● **Requirement**: For the word "adding", give the number of lines in these entries that contain it, with nothing else.
Data to process: Begin
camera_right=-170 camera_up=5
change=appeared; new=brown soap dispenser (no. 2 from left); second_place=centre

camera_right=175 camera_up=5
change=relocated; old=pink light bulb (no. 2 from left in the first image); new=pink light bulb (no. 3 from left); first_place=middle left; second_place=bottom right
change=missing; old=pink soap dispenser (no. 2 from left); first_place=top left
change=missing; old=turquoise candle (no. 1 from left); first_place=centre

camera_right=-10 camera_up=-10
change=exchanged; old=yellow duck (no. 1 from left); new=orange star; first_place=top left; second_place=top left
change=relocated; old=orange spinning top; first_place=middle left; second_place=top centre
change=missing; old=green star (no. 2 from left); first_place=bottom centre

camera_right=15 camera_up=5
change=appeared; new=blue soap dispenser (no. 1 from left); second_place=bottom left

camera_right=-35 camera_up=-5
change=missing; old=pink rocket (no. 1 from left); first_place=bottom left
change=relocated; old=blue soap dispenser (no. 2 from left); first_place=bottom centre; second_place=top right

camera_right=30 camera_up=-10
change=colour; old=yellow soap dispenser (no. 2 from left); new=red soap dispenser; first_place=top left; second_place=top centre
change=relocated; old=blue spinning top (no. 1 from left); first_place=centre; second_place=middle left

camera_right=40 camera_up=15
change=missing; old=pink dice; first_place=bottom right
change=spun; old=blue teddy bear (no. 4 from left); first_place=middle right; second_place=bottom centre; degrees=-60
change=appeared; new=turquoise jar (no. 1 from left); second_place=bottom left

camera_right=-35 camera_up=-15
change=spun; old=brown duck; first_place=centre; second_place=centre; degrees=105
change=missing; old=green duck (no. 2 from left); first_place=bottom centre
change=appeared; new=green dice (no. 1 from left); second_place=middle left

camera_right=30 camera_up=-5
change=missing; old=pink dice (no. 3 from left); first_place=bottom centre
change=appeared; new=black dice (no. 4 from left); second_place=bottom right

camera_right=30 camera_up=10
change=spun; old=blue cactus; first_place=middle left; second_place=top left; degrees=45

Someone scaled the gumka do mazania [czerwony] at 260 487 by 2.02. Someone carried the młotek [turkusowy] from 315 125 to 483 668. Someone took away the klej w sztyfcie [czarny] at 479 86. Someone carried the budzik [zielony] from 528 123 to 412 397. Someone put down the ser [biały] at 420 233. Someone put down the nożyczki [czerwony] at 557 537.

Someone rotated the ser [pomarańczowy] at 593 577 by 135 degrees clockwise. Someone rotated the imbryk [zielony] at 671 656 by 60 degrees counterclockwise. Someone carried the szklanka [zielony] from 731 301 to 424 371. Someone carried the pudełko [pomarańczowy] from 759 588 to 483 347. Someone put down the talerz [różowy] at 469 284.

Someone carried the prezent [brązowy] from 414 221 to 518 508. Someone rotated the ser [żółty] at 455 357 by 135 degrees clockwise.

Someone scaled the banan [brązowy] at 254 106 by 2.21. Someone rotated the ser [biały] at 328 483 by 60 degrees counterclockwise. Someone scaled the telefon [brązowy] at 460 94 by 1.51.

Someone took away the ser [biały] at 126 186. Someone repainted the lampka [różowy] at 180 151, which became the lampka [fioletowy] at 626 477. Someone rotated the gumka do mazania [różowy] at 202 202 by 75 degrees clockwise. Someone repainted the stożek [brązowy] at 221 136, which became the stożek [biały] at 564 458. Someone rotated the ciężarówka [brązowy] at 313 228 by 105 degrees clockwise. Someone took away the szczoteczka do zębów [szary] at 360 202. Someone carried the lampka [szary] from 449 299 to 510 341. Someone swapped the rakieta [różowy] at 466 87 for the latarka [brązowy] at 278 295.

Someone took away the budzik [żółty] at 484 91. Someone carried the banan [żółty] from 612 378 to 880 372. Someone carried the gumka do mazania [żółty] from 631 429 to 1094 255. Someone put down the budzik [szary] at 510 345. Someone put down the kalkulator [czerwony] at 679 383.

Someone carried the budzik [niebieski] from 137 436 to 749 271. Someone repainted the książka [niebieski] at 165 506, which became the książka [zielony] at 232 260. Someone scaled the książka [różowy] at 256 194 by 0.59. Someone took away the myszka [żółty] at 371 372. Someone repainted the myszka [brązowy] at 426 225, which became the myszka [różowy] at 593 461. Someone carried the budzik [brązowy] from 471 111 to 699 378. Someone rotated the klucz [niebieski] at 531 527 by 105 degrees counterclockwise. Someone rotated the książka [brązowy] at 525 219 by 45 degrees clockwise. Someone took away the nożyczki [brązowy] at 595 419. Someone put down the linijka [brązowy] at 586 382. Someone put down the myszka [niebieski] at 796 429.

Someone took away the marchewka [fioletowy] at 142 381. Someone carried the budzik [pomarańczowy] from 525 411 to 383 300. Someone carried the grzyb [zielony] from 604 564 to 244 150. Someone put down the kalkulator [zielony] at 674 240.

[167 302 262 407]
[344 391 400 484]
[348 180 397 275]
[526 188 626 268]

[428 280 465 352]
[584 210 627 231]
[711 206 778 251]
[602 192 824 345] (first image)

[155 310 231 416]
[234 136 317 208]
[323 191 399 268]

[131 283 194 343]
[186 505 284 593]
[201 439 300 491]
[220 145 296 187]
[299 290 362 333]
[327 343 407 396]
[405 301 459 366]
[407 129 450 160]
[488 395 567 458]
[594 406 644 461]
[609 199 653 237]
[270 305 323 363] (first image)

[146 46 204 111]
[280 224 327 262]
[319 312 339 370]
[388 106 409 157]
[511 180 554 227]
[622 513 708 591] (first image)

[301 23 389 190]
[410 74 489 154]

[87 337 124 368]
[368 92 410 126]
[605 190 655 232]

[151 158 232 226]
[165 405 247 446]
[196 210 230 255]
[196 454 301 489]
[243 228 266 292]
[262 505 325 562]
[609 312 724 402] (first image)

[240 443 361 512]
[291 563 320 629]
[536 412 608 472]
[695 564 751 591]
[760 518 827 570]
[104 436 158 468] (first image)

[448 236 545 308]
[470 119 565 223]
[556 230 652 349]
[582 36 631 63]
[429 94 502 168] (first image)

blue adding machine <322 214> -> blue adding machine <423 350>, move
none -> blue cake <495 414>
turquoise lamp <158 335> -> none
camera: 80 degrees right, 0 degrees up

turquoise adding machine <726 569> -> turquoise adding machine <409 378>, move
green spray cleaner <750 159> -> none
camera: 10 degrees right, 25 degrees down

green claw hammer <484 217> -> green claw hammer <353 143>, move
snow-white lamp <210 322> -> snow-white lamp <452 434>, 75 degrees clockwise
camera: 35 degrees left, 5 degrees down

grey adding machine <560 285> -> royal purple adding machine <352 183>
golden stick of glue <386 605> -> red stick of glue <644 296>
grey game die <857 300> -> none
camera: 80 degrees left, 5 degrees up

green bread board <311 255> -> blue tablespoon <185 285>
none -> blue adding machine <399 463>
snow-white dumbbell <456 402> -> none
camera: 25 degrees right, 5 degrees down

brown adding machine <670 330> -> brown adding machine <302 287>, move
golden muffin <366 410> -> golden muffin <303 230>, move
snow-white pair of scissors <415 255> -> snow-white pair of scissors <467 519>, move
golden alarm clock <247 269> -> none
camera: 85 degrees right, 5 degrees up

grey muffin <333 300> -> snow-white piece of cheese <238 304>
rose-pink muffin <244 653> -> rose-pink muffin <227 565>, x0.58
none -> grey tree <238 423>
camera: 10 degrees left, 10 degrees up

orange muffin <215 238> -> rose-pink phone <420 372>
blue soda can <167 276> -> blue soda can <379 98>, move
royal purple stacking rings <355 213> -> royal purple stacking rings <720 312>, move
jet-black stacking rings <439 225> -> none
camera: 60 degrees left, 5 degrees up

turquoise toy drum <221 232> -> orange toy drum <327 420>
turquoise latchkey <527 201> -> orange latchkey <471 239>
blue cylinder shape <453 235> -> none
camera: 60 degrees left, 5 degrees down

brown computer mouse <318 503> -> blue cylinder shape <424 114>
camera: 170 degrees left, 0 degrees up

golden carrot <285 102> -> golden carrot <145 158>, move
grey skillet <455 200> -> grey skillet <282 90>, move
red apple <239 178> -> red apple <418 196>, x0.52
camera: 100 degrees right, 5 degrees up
Data to process: End
● **Task result**: 5